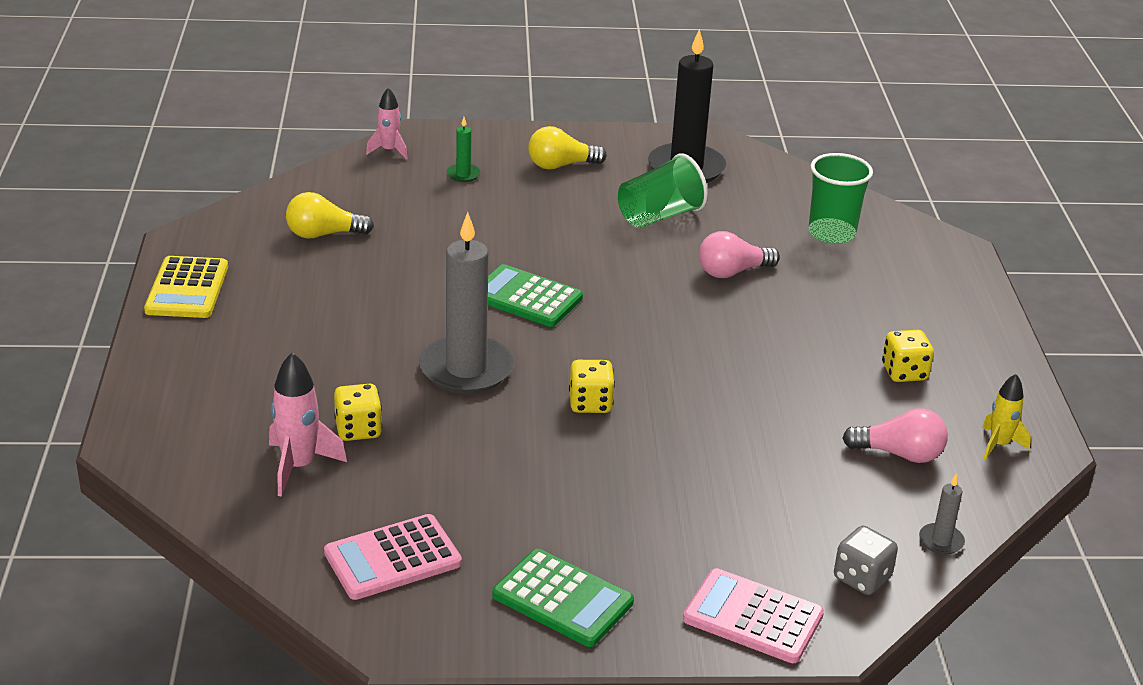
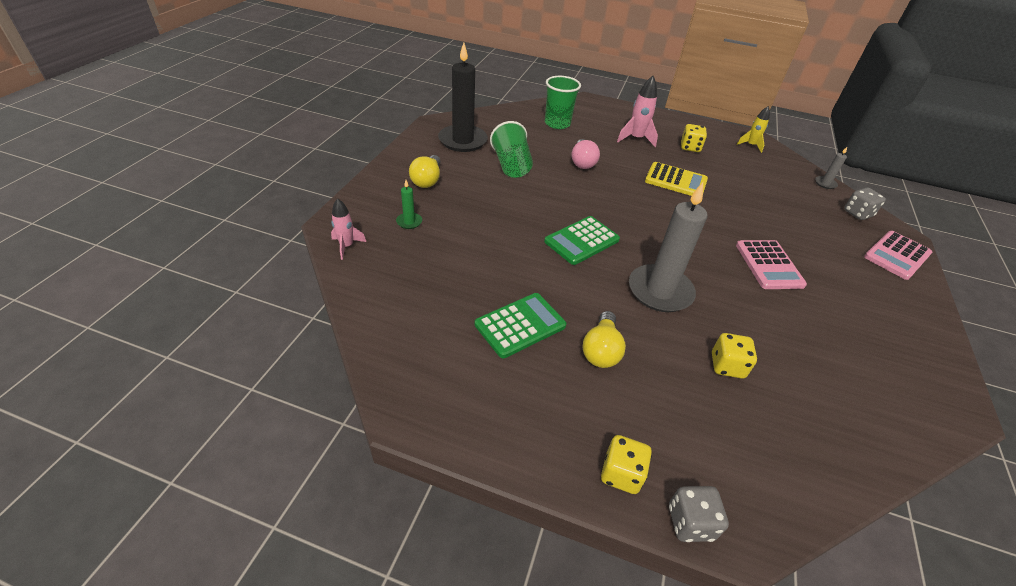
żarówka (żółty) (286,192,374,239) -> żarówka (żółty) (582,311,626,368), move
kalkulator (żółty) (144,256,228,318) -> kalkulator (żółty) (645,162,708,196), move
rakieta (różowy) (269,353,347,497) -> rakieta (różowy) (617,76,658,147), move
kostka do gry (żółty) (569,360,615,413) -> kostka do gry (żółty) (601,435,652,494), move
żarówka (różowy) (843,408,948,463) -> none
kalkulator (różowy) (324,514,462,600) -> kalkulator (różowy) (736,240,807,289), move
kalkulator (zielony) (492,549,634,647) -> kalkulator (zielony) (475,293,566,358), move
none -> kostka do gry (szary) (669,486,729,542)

> _TASK DETAILS_
Locate the word "różowy" in the records and collect each line it appears in.

> _RESULT_
rakieta (różowy) (269,353,347,497) -> rakieta (różowy) (617,76,658,147), move
żarówka (różowy) (843,408,948,463) -> none
kalkulator (różowy) (324,514,462,600) -> kalkulator (różowy) (736,240,807,289), move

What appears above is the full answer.